## Required action
Every entry below is to be copied exactly, with nothing left out.

(Object state comparisons)
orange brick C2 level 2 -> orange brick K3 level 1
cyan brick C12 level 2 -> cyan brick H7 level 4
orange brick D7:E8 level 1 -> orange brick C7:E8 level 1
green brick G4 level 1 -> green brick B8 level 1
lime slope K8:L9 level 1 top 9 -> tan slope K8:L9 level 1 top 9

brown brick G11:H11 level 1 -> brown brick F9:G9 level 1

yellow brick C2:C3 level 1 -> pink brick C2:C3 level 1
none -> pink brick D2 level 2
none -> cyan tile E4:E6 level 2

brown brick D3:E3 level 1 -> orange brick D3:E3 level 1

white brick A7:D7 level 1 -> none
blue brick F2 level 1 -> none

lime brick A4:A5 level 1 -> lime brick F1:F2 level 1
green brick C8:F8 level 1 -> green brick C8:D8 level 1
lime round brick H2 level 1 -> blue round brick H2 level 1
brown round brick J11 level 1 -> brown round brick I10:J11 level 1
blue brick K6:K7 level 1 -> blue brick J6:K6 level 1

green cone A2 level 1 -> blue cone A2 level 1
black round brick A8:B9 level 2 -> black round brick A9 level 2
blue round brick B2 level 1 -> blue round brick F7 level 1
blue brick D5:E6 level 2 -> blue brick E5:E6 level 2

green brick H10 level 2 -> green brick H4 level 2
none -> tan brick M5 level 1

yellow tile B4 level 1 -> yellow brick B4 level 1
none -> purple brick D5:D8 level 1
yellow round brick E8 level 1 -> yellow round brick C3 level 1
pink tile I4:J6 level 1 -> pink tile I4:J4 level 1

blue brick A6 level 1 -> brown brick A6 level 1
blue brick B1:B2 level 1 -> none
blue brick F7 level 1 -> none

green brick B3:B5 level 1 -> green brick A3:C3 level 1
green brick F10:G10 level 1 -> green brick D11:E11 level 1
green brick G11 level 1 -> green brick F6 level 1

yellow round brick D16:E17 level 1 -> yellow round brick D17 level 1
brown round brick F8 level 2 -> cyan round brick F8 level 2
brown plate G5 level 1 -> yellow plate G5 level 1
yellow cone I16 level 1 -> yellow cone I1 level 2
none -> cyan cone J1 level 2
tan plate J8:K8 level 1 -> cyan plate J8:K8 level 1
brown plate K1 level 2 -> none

## Final answer
orange brick C2 level 2 -> orange brick K3 level 1
cyan brick C12 level 2 -> cyan brick H7 level 4
orange brick D7:E8 level 1 -> orange brick C7:E8 level 1
green brick G4 level 1 -> green brick B8 level 1
lime slope K8:L9 level 1 top 9 -> tan slope K8:L9 level 1 top 9

brown brick G11:H11 level 1 -> brown brick F9:G9 level 1

yellow brick C2:C3 level 1 -> pink brick C2:C3 level 1
none -> pink brick D2 level 2
none -> cyan tile E4:E6 level 2

brown brick D3:E3 level 1 -> orange brick D3:E3 level 1

white brick A7:D7 level 1 -> none
blue brick F2 level 1 -> none

lime brick A4:A5 level 1 -> lime brick F1:F2 level 1
green brick C8:F8 level 1 -> green brick C8:D8 level 1
lime round brick H2 level 1 -> blue round brick H2 level 1
brown round brick J11 level 1 -> brown round brick I10:J11 level 1
blue brick K6:K7 level 1 -> blue brick J6:K6 level 1

green cone A2 level 1 -> blue cone A2 level 1
black round brick A8:B9 level 2 -> black round brick A9 level 2
blue round brick B2 level 1 -> blue round brick F7 level 1
blue brick D5:E6 level 2 -> blue brick E5:E6 level 2

green brick H10 level 2 -> green brick H4 level 2
none -> tan brick M5 level 1

yellow tile B4 level 1 -> yellow brick B4 level 1
none -> purple brick D5:D8 level 1
yellow round brick E8 level 1 -> yellow round brick C3 level 1
pink tile I4:J6 level 1 -> pink tile I4:J4 level 1

blue brick A6 level 1 -> brown brick A6 level 1
blue brick B1:B2 level 1 -> none
blue brick F7 level 1 -> none

green brick B3:B5 level 1 -> green brick A3:C3 level 1
green brick F10:G10 level 1 -> green brick D11:E11 level 1
green brick G11 level 1 -> green brick F6 level 1

yellow round brick D16:E17 level 1 -> yellow round brick D17 level 1
brown round brick F8 level 2 -> cyan round brick F8 level 2
brown plate G5 level 1 -> yellow plate G5 level 1
yellow cone I16 level 1 -> yellow cone I1 level 2
none -> cyan cone J1 level 2
tan plate J8:K8 level 1 -> cyan plate J8:K8 level 1
brown plate K1 level 2 -> none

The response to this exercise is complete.